Supplied information ->
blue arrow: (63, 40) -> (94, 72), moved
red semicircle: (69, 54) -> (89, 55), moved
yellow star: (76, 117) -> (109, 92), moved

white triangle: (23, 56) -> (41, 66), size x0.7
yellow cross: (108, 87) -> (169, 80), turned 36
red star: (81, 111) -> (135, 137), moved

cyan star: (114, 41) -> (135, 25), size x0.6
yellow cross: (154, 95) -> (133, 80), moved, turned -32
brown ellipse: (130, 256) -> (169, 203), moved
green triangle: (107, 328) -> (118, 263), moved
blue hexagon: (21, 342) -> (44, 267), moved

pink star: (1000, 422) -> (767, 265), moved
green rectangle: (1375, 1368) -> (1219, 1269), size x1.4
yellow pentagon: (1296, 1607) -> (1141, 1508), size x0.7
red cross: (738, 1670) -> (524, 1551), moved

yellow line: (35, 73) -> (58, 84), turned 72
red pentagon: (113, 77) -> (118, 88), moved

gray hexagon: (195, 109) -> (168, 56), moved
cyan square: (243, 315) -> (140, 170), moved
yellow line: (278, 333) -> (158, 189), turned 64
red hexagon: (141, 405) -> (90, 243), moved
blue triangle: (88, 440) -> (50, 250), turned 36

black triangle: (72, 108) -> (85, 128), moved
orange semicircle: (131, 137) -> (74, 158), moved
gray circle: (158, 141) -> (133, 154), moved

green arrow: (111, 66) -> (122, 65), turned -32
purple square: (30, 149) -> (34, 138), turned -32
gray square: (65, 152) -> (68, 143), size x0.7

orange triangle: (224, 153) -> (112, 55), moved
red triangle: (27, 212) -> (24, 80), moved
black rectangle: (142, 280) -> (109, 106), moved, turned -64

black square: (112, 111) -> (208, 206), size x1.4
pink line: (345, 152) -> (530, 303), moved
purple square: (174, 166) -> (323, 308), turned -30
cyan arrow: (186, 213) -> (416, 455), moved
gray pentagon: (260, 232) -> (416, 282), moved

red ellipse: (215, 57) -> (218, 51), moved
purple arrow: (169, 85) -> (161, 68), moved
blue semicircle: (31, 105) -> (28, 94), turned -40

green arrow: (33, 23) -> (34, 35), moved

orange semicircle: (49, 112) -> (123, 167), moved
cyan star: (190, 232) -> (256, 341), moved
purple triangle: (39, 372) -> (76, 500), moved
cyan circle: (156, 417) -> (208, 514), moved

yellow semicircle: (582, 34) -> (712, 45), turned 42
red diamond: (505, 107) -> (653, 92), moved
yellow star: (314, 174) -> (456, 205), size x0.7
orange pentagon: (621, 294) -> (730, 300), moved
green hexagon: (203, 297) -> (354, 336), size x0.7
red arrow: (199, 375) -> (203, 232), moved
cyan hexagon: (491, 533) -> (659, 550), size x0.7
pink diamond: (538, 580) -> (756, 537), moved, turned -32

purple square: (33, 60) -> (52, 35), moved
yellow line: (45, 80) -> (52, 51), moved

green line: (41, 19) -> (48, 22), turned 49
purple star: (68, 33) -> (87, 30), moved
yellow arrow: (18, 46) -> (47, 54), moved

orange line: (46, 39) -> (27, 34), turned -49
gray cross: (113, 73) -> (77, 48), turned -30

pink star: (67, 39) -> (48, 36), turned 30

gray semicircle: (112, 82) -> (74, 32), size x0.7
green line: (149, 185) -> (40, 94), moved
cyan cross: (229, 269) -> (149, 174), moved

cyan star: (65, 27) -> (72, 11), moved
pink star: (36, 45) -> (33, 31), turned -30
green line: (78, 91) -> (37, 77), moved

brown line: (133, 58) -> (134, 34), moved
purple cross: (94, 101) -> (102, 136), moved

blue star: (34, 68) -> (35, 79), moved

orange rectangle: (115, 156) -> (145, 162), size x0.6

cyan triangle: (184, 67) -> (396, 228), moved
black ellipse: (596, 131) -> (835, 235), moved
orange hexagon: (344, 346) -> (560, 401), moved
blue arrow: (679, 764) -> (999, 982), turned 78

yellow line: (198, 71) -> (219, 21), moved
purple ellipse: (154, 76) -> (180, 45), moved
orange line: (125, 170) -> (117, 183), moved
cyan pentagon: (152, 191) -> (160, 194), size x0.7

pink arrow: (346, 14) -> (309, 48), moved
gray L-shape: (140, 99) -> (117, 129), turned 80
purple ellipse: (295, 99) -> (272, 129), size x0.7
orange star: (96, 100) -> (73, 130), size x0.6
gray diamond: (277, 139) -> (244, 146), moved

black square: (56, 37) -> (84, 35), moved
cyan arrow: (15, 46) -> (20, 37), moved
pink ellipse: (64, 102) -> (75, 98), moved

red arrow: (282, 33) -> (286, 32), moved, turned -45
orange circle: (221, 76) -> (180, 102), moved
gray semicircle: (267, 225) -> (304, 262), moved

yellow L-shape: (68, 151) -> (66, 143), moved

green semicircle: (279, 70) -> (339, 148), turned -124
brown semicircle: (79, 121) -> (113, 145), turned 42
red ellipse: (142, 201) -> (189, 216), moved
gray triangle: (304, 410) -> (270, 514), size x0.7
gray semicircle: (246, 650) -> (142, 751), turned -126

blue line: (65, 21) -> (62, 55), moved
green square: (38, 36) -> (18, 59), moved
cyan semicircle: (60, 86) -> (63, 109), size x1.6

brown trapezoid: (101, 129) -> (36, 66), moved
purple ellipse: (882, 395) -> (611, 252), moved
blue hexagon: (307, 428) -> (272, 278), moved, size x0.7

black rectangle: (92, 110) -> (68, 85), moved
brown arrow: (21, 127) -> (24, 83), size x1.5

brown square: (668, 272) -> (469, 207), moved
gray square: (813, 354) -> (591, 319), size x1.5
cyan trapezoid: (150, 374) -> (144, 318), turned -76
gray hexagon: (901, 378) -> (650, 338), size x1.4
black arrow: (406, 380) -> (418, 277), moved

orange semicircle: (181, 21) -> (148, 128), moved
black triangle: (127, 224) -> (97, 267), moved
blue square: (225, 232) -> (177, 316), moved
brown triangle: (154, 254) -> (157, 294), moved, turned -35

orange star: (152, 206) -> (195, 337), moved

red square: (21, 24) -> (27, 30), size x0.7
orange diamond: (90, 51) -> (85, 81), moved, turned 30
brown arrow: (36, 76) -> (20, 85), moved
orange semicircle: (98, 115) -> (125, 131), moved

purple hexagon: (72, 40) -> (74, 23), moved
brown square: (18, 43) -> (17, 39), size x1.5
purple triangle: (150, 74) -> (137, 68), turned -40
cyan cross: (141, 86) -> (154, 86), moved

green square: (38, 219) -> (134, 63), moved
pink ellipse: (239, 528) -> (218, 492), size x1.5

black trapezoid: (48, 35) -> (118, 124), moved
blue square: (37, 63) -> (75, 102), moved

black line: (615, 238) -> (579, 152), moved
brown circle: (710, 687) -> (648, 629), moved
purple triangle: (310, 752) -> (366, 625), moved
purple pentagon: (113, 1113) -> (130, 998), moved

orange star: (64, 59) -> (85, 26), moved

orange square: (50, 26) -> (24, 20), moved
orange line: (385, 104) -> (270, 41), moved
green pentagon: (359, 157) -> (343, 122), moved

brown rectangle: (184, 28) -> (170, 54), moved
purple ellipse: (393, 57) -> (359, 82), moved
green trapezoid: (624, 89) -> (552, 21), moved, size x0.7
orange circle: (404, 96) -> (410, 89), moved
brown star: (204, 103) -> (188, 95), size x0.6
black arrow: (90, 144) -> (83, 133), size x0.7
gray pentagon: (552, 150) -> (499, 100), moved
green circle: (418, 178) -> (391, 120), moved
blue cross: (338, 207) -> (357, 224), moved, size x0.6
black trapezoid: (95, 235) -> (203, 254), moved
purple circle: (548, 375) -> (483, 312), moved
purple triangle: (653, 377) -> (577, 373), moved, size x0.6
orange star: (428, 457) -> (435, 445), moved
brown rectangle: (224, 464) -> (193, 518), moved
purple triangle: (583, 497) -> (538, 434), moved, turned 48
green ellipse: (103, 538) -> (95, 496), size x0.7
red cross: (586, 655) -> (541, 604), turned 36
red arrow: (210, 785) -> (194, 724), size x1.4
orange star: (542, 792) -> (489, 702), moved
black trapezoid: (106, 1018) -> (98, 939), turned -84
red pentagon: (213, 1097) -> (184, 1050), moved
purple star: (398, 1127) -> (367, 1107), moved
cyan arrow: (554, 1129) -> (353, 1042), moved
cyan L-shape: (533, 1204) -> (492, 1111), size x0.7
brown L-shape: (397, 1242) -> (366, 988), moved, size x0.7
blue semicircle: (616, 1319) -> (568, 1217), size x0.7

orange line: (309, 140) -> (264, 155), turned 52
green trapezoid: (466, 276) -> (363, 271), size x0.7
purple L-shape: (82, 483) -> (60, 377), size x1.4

What you have to do -> In the records above, the line with "black rectangle: (92, 110) -> (68, 85), moved" marks the start and the line with "brown rectangle: (224, 464)" marks the end; copy that stretch exactly, both lines included, and nothing else.

Result of this task ->
black rectangle: (92, 110) -> (68, 85), moved
brown arrow: (21, 127) -> (24, 83), size x1.5

brown square: (668, 272) -> (469, 207), moved
gray square: (813, 354) -> (591, 319), size x1.5
cyan trapezoid: (150, 374) -> (144, 318), turned -76
gray hexagon: (901, 378) -> (650, 338), size x1.4
black arrow: (406, 380) -> (418, 277), moved

orange semicircle: (181, 21) -> (148, 128), moved
black triangle: (127, 224) -> (97, 267), moved
blue square: (225, 232) -> (177, 316), moved
brown triangle: (154, 254) -> (157, 294), moved, turned -35

orange star: (152, 206) -> (195, 337), moved

red square: (21, 24) -> (27, 30), size x0.7
orange diamond: (90, 51) -> (85, 81), moved, turned 30
brown arrow: (36, 76) -> (20, 85), moved
orange semicircle: (98, 115) -> (125, 131), moved

purple hexagon: (72, 40) -> (74, 23), moved
brown square: (18, 43) -> (17, 39), size x1.5
purple triangle: (150, 74) -> (137, 68), turned -40
cyan cross: (141, 86) -> (154, 86), moved

green square: (38, 219) -> (134, 63), moved
pink ellipse: (239, 528) -> (218, 492), size x1.5

black trapezoid: (48, 35) -> (118, 124), moved
blue square: (37, 63) -> (75, 102), moved

black line: (615, 238) -> (579, 152), moved
brown circle: (710, 687) -> (648, 629), moved
purple triangle: (310, 752) -> (366, 625), moved
purple pentagon: (113, 1113) -> (130, 998), moved

orange star: (64, 59) -> (85, 26), moved

orange square: (50, 26) -> (24, 20), moved
orange line: (385, 104) -> (270, 41), moved
green pentagon: (359, 157) -> (343, 122), moved

brown rectangle: (184, 28) -> (170, 54), moved
purple ellipse: (393, 57) -> (359, 82), moved
green trapezoid: (624, 89) -> (552, 21), moved, size x0.7
orange circle: (404, 96) -> (410, 89), moved
brown star: (204, 103) -> (188, 95), size x0.6
black arrow: (90, 144) -> (83, 133), size x0.7
gray pentagon: (552, 150) -> (499, 100), moved
green circle: (418, 178) -> (391, 120), moved
blue cross: (338, 207) -> (357, 224), moved, size x0.6
black trapezoid: (95, 235) -> (203, 254), moved
purple circle: (548, 375) -> (483, 312), moved
purple triangle: (653, 377) -> (577, 373), moved, size x0.6
orange star: (428, 457) -> (435, 445), moved
brown rectangle: (224, 464) -> (193, 518), moved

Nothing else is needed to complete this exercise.